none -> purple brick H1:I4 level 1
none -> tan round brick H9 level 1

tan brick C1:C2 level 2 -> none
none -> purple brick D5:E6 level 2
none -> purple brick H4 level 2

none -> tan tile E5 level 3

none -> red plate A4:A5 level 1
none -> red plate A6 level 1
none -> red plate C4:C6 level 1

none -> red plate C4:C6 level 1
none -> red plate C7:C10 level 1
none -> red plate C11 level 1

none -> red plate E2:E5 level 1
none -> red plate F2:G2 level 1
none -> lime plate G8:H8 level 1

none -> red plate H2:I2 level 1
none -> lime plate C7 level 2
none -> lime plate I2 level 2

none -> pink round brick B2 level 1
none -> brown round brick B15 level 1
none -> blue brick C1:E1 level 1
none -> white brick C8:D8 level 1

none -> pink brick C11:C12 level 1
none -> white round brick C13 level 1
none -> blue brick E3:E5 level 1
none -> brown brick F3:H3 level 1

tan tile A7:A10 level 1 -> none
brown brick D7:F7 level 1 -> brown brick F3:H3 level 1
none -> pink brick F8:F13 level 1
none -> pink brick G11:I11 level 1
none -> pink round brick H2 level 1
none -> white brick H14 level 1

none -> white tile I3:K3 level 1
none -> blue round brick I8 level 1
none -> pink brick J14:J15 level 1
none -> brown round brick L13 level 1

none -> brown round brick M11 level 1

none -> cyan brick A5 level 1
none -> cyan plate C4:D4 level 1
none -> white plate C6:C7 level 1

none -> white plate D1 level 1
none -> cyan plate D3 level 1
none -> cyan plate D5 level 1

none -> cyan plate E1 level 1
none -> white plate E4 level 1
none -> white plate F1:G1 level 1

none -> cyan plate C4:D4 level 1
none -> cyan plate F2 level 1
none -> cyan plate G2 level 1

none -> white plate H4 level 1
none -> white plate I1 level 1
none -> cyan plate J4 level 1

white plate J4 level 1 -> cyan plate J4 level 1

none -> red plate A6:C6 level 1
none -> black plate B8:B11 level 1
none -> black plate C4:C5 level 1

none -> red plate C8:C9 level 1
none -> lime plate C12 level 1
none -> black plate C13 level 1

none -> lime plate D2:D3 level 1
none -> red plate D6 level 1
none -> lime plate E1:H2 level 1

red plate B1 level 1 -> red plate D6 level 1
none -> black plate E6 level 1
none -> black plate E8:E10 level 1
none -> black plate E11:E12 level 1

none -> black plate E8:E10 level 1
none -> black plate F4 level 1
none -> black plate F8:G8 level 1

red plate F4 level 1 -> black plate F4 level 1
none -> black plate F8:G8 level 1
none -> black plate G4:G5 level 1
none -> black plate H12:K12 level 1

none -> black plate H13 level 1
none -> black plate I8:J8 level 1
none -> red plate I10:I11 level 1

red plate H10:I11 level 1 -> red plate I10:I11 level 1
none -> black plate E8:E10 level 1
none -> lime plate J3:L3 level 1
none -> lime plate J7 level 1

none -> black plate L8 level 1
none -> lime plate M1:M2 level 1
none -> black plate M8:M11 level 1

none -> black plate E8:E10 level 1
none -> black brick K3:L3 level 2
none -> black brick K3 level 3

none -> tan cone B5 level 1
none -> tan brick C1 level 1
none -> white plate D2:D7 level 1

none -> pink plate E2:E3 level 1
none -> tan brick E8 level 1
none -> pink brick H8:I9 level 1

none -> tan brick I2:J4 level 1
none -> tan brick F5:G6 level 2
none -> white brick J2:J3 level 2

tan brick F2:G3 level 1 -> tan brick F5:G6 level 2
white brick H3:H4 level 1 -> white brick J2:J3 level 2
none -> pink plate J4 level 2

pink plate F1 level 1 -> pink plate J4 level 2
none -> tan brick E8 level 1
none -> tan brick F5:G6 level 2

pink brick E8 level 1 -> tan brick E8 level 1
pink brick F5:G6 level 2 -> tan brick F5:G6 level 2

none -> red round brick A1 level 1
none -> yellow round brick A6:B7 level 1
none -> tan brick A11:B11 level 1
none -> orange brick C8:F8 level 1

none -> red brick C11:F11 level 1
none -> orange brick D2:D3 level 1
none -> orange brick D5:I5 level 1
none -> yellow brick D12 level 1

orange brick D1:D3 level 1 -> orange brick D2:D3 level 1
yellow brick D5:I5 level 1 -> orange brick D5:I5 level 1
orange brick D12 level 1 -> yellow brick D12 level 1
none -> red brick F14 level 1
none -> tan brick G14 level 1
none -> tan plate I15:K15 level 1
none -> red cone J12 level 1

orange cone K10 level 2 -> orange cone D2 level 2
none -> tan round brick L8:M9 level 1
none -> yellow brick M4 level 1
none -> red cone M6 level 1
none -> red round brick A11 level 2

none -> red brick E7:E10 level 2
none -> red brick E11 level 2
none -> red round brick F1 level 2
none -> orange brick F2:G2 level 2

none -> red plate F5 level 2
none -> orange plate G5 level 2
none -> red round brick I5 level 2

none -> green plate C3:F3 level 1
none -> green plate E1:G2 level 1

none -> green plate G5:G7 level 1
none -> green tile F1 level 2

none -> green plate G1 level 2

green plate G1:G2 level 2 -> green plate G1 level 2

==================================================

*Work to be completed*.
Copy the data above in its entirety, exactly as given.

*Response box*.
none -> purple brick H1:I4 level 1
none -> tan round brick H9 level 1

tan brick C1:C2 level 2 -> none
none -> purple brick D5:E6 level 2
none -> purple brick H4 level 2

none -> tan tile E5 level 3

none -> red plate A4:A5 level 1
none -> red plate A6 level 1
none -> red plate C4:C6 level 1

none -> red plate C4:C6 level 1
none -> red plate C7:C10 level 1
none -> red plate C11 level 1

none -> red plate E2:E5 level 1
none -> red plate F2:G2 level 1
none -> lime plate G8:H8 level 1

none -> red plate H2:I2 level 1
none -> lime plate C7 level 2
none -> lime plate I2 level 2

none -> pink round brick B2 level 1
none -> brown round brick B15 level 1
none -> blue brick C1:E1 level 1
none -> white brick C8:D8 level 1

none -> pink brick C11:C12 level 1
none -> white round brick C13 level 1
none -> blue brick E3:E5 level 1
none -> brown brick F3:H3 level 1

tan tile A7:A10 level 1 -> none
brown brick D7:F7 level 1 -> brown brick F3:H3 level 1
none -> pink brick F8:F13 level 1
none -> pink brick G11:I11 level 1
none -> pink round brick H2 level 1
none -> white brick H14 level 1

none -> white tile I3:K3 level 1
none -> blue round brick I8 level 1
none -> pink brick J14:J15 level 1
none -> brown round brick L13 level 1

none -> brown round brick M11 level 1

none -> cyan brick A5 level 1
none -> cyan plate C4:D4 level 1
none -> white plate C6:C7 level 1

none -> white plate D1 level 1
none -> cyan plate D3 level 1
none -> cyan plate D5 level 1

none -> cyan plate E1 level 1
none -> white plate E4 level 1
none -> white plate F1:G1 level 1

none -> cyan plate C4:D4 level 1
none -> cyan plate F2 level 1
none -> cyan plate G2 level 1

none -> white plate H4 level 1
none -> white plate I1 level 1
none -> cyan plate J4 level 1

white plate J4 level 1 -> cyan plate J4 level 1

none -> red plate A6:C6 level 1
none -> black plate B8:B11 level 1
none -> black plate C4:C5 level 1

none -> red plate C8:C9 level 1
none -> lime plate C12 level 1
none -> black plate C13 level 1

none -> lime plate D2:D3 level 1
none -> red plate D6 level 1
none -> lime plate E1:H2 level 1

red plate B1 level 1 -> red plate D6 level 1
none -> black plate E6 level 1
none -> black plate E8:E10 level 1
none -> black plate E11:E12 level 1

none -> black plate E8:E10 level 1
none -> black plate F4 level 1
none -> black plate F8:G8 level 1

red plate F4 level 1 -> black plate F4 level 1
none -> black plate F8:G8 level 1
none -> black plate G4:G5 level 1
none -> black plate H12:K12 level 1

none -> black plate H13 level 1
none -> black plate I8:J8 level 1
none -> red plate I10:I11 level 1

red plate H10:I11 level 1 -> red plate I10:I11 level 1
none -> black plate E8:E10 level 1
none -> lime plate J3:L3 level 1
none -> lime plate J7 level 1

none -> black plate L8 level 1
none -> lime plate M1:M2 level 1
none -> black plate M8:M11 level 1

none -> black plate E8:E10 level 1
none -> black brick K3:L3 level 2
none -> black brick K3 level 3

none -> tan cone B5 level 1
none -> tan brick C1 level 1
none -> white plate D2:D7 level 1

none -> pink plate E2:E3 level 1
none -> tan brick E8 level 1
none -> pink brick H8:I9 level 1

none -> tan brick I2:J4 level 1
none -> tan brick F5:G6 level 2
none -> white brick J2:J3 level 2

tan brick F2:G3 level 1 -> tan brick F5:G6 level 2
white brick H3:H4 level 1 -> white brick J2:J3 level 2
none -> pink plate J4 level 2

pink plate F1 level 1 -> pink plate J4 level 2
none -> tan brick E8 level 1
none -> tan brick F5:G6 level 2

pink brick E8 level 1 -> tan brick E8 level 1
pink brick F5:G6 level 2 -> tan brick F5:G6 level 2

none -> red round brick A1 level 1
none -> yellow round brick A6:B7 level 1
none -> tan brick A11:B11 level 1
none -> orange brick C8:F8 level 1

none -> red brick C11:F11 level 1
none -> orange brick D2:D3 level 1
none -> orange brick D5:I5 level 1
none -> yellow brick D12 level 1

orange brick D1:D3 level 1 -> orange brick D2:D3 level 1
yellow brick D5:I5 level 1 -> orange brick D5:I5 level 1
orange brick D12 level 1 -> yellow brick D12 level 1
none -> red brick F14 level 1
none -> tan brick G14 level 1
none -> tan plate I15:K15 level 1
none -> red cone J12 level 1

orange cone K10 level 2 -> orange cone D2 level 2
none -> tan round brick L8:M9 level 1
none -> yellow brick M4 level 1
none -> red cone M6 level 1
none -> red round brick A11 level 2

none -> red brick E7:E10 level 2
none -> red brick E11 level 2
none -> red round brick F1 level 2
none -> orange brick F2:G2 level 2

none -> red plate F5 level 2
none -> orange plate G5 level 2
none -> red round brick I5 level 2

none -> green plate C3:F3 level 1
none -> green plate E1:G2 level 1

none -> green plate G5:G7 level 1
none -> green tile F1 level 2

none -> green plate G1 level 2

green plate G1:G2 level 2 -> green plate G1 level 2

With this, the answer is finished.